▶ [Exercise objective]: Only the lines from the one that contains "TEMP pin OUT: D3 -> TX" through the final line of the entries should be repeated, exactly as written.

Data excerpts
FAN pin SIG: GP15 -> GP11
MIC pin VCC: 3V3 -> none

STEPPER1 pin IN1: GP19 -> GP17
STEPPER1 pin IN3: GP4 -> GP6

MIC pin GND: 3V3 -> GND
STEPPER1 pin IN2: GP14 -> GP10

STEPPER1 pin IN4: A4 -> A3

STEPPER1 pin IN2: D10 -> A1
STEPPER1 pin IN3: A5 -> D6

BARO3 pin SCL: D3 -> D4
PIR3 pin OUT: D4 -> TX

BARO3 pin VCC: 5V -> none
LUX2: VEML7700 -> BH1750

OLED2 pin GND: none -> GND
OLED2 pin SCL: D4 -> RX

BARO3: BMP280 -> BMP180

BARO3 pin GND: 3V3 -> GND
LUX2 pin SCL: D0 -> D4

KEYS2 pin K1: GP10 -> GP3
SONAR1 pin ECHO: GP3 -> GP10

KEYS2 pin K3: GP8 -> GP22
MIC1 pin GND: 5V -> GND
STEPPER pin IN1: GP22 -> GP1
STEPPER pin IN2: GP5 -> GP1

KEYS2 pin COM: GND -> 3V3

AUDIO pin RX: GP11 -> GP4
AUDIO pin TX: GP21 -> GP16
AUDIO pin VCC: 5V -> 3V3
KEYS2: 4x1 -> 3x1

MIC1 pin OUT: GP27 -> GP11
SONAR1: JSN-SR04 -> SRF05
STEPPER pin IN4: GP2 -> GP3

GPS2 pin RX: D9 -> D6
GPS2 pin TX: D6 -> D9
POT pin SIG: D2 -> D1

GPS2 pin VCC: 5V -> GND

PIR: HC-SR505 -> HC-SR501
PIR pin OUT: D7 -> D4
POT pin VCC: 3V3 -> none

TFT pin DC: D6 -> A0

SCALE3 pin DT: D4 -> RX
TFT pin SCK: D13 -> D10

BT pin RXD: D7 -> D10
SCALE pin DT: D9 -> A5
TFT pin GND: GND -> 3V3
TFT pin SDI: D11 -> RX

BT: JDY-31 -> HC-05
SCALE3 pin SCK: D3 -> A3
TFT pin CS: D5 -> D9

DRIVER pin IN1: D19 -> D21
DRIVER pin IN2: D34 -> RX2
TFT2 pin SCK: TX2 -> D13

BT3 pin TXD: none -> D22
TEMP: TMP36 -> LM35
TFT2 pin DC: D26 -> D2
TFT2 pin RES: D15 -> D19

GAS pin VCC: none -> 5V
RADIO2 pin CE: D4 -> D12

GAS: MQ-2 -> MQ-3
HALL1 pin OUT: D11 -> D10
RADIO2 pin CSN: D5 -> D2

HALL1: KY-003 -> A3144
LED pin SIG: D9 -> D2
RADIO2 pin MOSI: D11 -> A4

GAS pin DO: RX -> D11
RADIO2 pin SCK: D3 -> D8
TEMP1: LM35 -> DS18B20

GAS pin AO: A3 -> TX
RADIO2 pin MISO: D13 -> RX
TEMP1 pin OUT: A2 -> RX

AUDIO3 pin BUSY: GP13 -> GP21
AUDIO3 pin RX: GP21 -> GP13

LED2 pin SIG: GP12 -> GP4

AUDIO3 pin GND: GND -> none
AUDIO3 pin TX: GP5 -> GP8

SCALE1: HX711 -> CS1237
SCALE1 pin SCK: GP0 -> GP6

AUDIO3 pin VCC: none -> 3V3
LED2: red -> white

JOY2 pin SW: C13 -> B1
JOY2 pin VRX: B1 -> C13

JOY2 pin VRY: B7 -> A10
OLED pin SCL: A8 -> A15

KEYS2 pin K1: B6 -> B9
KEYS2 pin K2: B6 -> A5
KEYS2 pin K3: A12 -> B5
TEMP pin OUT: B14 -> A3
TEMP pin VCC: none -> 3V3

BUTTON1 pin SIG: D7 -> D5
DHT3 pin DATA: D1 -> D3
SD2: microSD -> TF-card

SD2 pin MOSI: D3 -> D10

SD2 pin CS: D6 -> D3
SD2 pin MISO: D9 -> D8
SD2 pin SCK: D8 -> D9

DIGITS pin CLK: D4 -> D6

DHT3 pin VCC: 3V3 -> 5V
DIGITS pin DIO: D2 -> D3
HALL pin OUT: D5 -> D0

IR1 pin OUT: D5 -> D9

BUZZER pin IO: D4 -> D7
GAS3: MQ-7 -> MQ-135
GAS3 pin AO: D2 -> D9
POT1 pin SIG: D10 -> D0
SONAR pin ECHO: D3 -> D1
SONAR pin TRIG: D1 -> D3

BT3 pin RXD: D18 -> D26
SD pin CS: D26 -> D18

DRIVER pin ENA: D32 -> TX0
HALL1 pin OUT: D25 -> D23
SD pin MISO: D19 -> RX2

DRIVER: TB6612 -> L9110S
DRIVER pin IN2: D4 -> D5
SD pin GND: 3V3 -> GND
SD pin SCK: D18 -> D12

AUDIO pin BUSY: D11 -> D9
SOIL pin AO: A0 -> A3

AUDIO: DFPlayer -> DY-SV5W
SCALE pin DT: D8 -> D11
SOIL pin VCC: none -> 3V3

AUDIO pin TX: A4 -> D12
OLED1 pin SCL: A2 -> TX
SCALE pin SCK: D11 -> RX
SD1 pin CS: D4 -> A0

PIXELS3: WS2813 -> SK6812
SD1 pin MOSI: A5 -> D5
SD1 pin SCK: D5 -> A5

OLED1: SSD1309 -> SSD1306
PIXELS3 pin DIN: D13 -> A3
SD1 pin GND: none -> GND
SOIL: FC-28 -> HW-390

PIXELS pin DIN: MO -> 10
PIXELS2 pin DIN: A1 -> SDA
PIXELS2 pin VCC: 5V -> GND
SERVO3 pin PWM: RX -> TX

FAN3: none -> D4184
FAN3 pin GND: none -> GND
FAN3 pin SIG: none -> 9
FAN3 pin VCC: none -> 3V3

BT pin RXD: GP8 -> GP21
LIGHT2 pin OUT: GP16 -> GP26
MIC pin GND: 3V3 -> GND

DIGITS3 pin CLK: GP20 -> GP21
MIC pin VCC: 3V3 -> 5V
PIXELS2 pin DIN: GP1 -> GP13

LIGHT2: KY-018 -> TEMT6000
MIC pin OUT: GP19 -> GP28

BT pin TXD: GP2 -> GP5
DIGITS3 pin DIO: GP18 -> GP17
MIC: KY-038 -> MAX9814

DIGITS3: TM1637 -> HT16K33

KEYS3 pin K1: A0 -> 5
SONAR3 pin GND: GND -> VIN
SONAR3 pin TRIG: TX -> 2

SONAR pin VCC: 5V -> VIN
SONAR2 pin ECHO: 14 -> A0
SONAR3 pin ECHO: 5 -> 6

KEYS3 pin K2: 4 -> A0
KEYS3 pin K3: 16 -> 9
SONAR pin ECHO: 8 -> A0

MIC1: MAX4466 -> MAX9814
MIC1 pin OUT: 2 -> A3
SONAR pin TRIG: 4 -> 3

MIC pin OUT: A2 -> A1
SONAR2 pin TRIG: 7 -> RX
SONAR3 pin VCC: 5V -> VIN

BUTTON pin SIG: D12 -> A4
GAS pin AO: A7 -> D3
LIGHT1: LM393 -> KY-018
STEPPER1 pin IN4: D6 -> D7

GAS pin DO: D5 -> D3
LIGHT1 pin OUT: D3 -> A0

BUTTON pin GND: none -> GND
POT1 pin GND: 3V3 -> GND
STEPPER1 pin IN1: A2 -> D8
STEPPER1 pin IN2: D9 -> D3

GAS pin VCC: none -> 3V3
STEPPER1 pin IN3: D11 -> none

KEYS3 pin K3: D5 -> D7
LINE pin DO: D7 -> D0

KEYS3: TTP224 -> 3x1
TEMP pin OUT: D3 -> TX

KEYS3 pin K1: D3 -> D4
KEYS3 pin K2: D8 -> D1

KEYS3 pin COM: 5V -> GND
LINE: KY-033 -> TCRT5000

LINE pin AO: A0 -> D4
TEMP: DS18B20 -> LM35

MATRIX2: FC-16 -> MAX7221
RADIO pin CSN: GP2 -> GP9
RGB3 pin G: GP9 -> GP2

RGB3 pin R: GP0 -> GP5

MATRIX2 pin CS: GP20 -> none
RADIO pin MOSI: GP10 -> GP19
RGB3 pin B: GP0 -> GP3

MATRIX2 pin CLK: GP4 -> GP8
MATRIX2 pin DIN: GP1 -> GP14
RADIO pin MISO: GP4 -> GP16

▶ [Response to this exercise]:
TEMP pin OUT: D3 -> TX

KEYS3 pin K1: D3 -> D4
KEYS3 pin K2: D8 -> D1

KEYS3 pin COM: 5V -> GND
LINE: KY-033 -> TCRT5000

LINE pin AO: A0 -> D4
TEMP: DS18B20 -> LM35

MATRIX2: FC-16 -> MAX7221
RADIO pin CSN: GP2 -> GP9
RGB3 pin G: GP9 -> GP2

RGB3 pin R: GP0 -> GP5

MATRIX2 pin CS: GP20 -> none
RADIO pin MOSI: GP10 -> GP19
RGB3 pin B: GP0 -> GP3

MATRIX2 pin CLK: GP4 -> GP8
MATRIX2 pin DIN: GP1 -> GP14
RADIO pin MISO: GP4 -> GP16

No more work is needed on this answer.